--- Data provided ---
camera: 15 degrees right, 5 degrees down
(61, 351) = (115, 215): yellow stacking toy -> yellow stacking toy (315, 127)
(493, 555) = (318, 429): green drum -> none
---
--- Data provided ---
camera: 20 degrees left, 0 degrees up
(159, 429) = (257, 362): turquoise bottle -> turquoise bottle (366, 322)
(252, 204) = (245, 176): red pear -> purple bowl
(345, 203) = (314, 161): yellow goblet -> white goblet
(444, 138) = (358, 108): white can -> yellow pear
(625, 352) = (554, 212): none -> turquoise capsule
---
--- Data provided ---
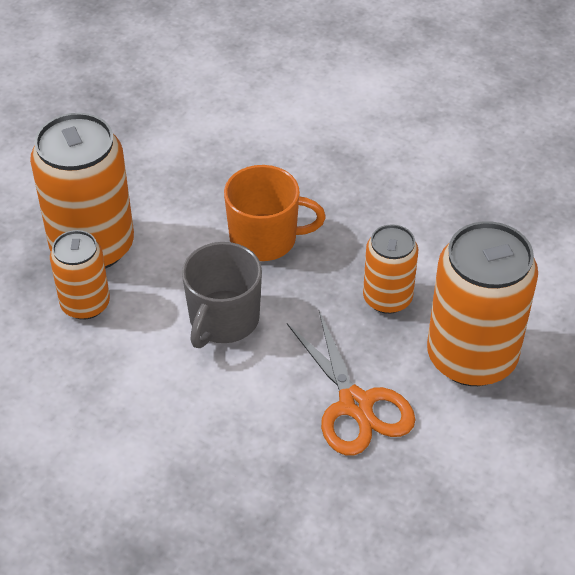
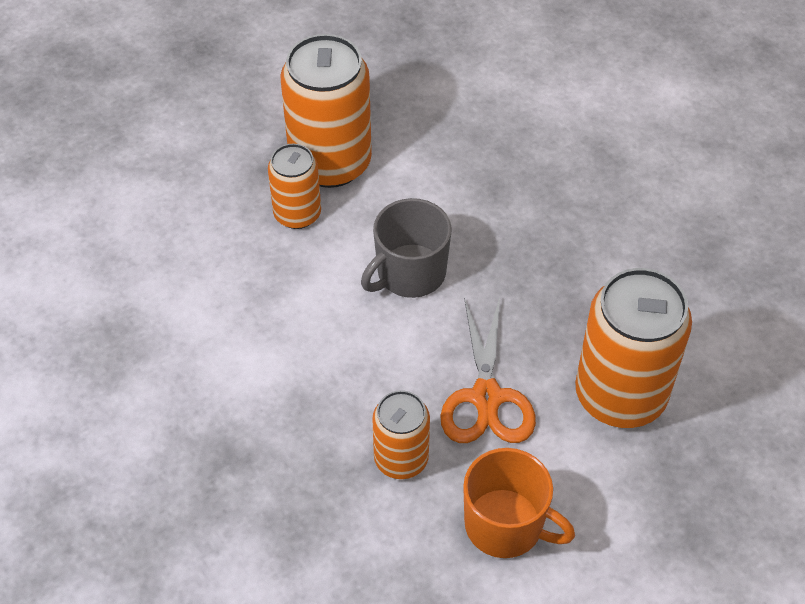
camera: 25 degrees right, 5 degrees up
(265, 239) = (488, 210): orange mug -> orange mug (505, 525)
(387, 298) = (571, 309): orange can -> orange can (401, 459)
---
● Request
Show each line of the listing that holds the string "orange".

● Response area
(265, 239) = (488, 210): orange mug -> orange mug (505, 525)
(387, 298) = (571, 309): orange can -> orange can (401, 459)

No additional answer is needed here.